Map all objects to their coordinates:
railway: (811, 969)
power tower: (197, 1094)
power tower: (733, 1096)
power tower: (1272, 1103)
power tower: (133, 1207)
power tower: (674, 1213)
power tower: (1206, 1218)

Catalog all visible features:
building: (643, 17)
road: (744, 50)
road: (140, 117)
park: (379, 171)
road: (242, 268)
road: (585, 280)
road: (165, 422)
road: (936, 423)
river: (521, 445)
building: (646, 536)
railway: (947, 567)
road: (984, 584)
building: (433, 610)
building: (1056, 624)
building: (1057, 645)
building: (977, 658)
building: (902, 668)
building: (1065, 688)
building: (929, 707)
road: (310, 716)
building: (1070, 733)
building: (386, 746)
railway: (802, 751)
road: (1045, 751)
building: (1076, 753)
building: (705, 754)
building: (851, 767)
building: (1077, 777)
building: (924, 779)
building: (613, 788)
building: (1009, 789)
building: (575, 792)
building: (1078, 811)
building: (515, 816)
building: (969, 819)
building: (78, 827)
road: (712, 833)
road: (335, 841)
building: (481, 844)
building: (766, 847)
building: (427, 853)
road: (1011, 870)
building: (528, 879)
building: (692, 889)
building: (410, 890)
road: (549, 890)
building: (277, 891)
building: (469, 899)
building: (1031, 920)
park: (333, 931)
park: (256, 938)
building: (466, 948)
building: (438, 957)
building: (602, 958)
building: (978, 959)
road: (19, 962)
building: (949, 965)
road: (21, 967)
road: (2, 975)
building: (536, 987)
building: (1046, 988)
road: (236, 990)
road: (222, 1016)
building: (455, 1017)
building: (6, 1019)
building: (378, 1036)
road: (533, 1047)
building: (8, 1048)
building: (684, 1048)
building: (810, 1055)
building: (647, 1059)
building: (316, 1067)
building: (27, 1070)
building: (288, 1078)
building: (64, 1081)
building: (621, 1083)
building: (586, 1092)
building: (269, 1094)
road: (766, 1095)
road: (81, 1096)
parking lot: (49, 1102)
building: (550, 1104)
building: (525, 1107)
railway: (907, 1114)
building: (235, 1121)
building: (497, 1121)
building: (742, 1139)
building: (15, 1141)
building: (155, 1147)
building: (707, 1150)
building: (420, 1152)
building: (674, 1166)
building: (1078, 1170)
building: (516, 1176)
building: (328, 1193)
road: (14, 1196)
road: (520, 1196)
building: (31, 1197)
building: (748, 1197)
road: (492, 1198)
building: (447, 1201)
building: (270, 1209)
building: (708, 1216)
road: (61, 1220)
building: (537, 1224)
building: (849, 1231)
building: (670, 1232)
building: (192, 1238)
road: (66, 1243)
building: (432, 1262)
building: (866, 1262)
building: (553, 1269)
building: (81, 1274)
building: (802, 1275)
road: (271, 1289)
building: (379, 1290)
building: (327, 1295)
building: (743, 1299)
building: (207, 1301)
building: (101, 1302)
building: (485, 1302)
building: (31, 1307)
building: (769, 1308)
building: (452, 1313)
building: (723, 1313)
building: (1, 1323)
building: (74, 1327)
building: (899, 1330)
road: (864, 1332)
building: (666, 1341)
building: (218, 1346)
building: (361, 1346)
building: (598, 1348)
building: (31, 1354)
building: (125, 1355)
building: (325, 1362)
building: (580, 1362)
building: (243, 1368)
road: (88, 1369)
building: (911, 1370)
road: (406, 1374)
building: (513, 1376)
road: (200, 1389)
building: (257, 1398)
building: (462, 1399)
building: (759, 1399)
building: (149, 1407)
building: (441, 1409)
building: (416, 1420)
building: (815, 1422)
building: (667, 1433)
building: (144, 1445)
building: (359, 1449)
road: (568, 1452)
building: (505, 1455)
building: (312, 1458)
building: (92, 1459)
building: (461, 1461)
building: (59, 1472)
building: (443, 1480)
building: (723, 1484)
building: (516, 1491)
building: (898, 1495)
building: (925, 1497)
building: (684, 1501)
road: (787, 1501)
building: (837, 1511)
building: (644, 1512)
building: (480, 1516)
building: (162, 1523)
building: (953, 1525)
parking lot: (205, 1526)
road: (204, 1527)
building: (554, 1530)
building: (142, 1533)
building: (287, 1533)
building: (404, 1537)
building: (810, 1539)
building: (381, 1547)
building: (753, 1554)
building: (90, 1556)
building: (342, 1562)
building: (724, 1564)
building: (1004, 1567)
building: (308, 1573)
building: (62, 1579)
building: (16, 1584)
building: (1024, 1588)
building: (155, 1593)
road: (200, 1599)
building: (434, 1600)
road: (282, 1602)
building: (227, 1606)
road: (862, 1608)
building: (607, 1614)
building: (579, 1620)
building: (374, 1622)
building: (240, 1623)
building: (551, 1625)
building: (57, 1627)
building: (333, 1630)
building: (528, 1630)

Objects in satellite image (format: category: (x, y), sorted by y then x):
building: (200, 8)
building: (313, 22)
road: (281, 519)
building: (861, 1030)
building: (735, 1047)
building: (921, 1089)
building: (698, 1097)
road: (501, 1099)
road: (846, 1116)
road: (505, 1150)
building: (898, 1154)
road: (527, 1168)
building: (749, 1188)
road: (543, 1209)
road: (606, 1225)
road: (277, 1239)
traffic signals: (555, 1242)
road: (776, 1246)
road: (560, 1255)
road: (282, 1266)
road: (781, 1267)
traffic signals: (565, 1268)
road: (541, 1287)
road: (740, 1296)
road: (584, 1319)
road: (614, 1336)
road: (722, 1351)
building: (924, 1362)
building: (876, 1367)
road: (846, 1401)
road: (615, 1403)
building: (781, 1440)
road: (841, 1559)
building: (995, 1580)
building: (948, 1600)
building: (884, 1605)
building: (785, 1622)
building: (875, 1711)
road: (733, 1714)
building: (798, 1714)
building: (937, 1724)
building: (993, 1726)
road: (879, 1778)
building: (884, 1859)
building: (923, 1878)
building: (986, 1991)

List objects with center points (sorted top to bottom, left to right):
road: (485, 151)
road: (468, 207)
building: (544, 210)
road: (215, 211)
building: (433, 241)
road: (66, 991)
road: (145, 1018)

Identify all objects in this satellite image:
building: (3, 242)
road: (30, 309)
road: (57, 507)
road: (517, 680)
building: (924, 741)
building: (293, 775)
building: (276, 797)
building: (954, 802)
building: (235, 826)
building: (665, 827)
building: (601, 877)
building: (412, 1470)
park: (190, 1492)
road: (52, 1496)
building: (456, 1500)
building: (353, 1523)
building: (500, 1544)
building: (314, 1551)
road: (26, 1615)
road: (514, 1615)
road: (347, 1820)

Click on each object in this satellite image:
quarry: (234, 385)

▶ [What the task requires]
Return, in full, every line of these entries that holds "image".

▶ [Finished exercise]
Objects in satellite image (format: category: (x, y), sorted by y then x):
Identify all objects in this satellite image:
Click on each object in this satellite image:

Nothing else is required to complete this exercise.